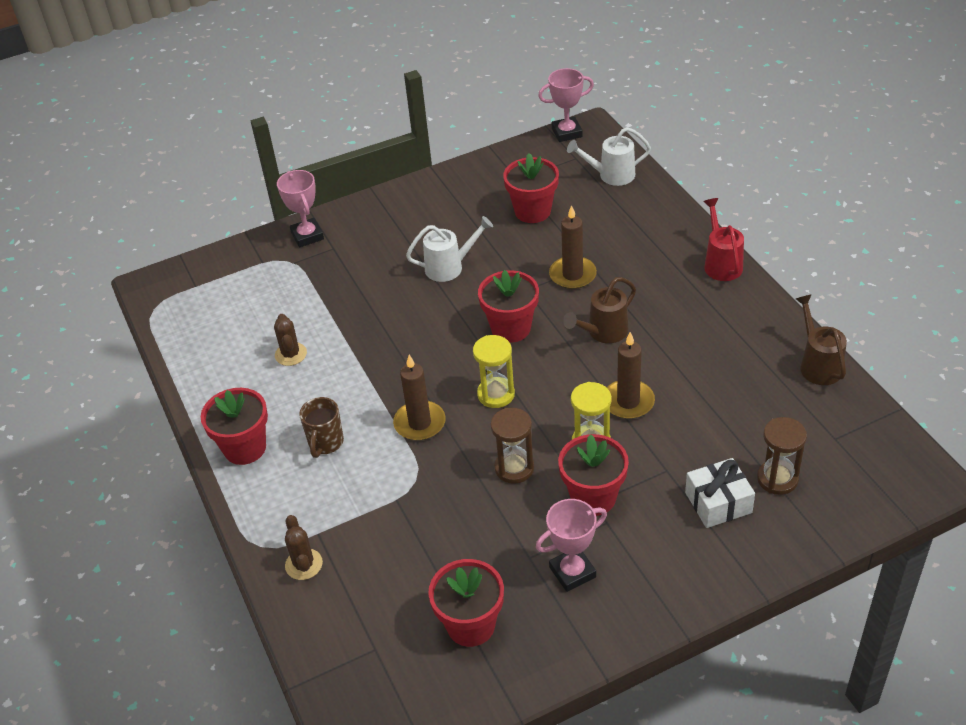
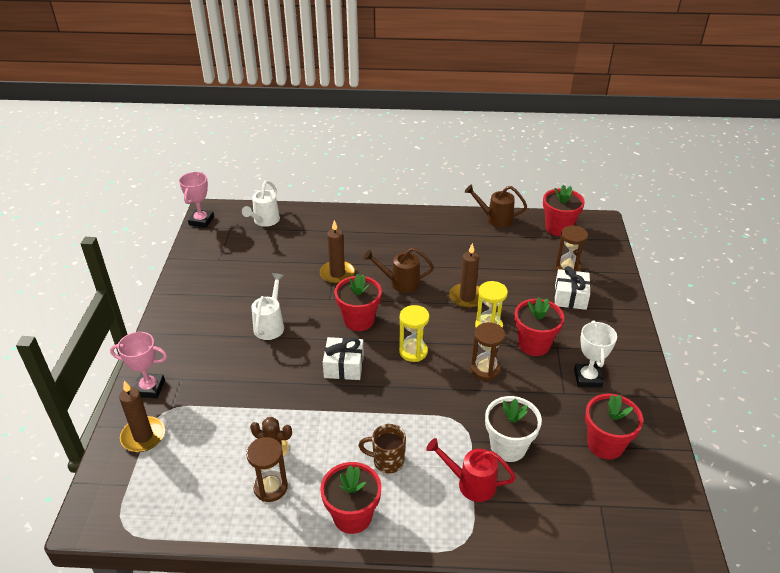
camera: 65 degrees left, 5 degrees down
(244, 375) = (270, 487): none -> brown hourglass
(304, 564) = (499, 520): brown cactus -> none
(325, 443) = (387, 461): brown mug -> brown mug turned 150 degrees clockwise
(408, 534) = (508, 447): none -> white flower pot
(419, 423) = (409, 400): brown candle -> brown candle (143, 436)
(432, 350) = (344, 366): none -> white gift
(532, 211) = (259, 266): red flower pot -> red flower pot (558, 228)
(572, 572) = (588, 378): pink trophy -> white trophy
(603, 332) = (400, 283): brown watering can -> brown watering can turned 105 degrees clockwise
(721, 263) = (387, 215): red watering can -> red watering can (471, 483)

* WHAT IS BEING ASKED *
Print only these lines, exactly: the one containing "(408, 534) = (508, 447): none" and all after it to the end of the entries.

* OUTPUT *
(408, 534) = (508, 447): none -> white flower pot
(419, 423) = (409, 400): brown candle -> brown candle (143, 436)
(432, 350) = (344, 366): none -> white gift
(532, 211) = (259, 266): red flower pot -> red flower pot (558, 228)
(572, 572) = (588, 378): pink trophy -> white trophy
(603, 332) = (400, 283): brown watering can -> brown watering can turned 105 degrees clockwise
(721, 263) = (387, 215): red watering can -> red watering can (471, 483)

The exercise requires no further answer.